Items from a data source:

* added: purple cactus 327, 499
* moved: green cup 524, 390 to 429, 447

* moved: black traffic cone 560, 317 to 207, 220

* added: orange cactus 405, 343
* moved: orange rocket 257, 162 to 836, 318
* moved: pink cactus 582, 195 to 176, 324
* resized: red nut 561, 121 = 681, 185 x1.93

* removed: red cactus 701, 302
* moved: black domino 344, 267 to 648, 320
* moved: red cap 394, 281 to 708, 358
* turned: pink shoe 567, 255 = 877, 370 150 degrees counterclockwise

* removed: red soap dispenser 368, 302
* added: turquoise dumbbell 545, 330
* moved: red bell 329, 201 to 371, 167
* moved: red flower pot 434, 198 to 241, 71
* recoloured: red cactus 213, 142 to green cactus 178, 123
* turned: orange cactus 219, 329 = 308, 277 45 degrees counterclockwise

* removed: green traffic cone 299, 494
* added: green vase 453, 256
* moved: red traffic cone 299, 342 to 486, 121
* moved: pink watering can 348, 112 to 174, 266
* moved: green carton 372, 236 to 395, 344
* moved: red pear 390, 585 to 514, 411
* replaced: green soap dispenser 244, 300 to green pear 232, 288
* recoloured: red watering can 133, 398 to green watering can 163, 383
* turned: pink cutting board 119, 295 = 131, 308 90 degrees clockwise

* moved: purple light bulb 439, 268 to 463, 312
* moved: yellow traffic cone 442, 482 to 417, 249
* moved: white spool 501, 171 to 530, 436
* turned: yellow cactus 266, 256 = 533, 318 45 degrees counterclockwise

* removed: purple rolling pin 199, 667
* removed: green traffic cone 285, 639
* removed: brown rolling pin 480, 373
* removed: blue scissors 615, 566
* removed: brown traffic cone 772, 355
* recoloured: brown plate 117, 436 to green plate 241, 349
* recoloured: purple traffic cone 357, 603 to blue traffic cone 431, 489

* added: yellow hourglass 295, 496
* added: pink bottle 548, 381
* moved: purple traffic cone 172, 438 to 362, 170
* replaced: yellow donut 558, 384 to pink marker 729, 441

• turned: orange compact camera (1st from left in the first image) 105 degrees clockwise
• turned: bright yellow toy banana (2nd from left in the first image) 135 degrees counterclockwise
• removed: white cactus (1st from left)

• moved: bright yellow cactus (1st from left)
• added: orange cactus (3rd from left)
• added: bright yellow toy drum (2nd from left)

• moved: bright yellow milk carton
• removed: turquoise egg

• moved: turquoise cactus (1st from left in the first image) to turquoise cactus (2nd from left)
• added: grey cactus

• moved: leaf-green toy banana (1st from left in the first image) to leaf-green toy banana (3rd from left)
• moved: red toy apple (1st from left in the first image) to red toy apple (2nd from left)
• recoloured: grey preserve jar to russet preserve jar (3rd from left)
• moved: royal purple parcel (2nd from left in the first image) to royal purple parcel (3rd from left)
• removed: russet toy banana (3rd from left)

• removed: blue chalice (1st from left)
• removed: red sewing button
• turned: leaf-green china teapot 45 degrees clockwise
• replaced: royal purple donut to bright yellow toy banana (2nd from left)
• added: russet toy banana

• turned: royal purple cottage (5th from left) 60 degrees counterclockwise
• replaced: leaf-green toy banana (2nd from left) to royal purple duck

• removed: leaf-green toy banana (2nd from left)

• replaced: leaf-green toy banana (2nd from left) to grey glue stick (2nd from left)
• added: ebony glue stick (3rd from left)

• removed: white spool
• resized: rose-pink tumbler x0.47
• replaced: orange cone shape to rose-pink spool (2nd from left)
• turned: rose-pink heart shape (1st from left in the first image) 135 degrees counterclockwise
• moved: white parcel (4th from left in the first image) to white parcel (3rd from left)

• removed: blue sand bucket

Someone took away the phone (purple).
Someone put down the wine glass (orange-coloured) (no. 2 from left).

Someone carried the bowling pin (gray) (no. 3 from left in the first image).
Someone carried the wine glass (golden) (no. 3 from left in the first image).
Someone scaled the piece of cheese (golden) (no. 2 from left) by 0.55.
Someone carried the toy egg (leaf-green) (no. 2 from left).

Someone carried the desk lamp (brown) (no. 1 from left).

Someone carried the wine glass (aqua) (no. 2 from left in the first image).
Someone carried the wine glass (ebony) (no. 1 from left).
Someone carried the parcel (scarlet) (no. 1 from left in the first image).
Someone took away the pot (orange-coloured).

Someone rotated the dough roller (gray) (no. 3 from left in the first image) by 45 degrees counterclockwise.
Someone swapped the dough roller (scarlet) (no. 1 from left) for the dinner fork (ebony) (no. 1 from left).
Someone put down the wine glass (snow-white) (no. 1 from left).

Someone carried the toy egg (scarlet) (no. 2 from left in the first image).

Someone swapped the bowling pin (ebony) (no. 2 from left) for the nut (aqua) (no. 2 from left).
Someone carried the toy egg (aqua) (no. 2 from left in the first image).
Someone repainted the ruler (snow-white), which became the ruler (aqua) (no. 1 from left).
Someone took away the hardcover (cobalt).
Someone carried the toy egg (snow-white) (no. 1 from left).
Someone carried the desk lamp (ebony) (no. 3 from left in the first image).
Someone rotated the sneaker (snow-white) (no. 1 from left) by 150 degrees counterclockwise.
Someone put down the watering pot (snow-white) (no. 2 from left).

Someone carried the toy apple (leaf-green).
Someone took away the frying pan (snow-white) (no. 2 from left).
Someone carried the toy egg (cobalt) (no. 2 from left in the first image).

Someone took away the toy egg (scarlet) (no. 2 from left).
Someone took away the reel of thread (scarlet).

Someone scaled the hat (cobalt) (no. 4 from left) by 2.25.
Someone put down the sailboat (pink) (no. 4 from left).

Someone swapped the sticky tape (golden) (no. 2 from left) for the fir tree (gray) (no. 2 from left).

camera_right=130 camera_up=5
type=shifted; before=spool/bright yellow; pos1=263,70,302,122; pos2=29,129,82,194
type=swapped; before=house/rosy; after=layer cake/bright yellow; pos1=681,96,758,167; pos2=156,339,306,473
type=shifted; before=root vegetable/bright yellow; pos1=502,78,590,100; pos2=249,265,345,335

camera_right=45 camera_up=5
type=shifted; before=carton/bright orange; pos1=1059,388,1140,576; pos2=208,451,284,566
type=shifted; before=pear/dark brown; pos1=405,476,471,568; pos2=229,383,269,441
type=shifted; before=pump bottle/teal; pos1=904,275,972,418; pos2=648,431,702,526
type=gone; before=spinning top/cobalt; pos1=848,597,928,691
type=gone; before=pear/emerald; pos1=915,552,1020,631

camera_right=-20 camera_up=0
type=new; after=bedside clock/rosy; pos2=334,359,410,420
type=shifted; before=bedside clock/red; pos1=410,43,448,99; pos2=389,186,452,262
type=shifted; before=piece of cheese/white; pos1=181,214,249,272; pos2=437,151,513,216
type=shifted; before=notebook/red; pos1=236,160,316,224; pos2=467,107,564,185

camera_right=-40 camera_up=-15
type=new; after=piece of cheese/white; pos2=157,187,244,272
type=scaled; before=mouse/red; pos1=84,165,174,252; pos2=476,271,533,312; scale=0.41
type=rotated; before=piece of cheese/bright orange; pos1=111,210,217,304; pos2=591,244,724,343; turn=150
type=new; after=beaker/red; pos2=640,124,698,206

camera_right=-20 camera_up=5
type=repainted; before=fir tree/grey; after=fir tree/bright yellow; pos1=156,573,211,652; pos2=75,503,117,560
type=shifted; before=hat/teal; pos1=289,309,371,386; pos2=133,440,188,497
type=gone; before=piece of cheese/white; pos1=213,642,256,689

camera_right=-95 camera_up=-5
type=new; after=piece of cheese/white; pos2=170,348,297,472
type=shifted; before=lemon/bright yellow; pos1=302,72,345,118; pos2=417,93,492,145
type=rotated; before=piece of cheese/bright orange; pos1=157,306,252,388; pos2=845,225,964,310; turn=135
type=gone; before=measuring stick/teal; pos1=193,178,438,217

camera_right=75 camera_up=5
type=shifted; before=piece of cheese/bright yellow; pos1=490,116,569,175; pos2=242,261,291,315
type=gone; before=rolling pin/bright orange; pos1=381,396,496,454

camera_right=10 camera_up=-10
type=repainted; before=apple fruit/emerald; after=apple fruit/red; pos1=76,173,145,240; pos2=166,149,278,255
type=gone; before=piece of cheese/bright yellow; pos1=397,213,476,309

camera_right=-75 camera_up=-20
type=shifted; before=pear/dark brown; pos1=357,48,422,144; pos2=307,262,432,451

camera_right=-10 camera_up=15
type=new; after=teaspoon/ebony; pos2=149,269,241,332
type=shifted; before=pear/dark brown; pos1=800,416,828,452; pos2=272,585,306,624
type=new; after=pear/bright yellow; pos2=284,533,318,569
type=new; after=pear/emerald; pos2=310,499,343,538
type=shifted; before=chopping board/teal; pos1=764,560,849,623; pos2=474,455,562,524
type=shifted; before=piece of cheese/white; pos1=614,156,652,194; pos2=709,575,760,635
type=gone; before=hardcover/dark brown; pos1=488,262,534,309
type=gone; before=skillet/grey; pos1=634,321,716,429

WHAT YOU HAVE TO DO:
Beginning at the line above with "turned: rose-pink heart" and finishing at the line with "Someone put down the wine glass (orange-coloured)", return each line exactly and return nothing else.

ANSWER BOX:
• turned: rose-pink heart shape (1st from left in the first image) 135 degrees counterclockwise
• moved: white parcel (4th from left in the first image) to white parcel (3rd from left)

• removed: blue sand bucket

Someone took away the phone (purple).
Someone put down the wine glass (orange-coloured) (no. 2 from left).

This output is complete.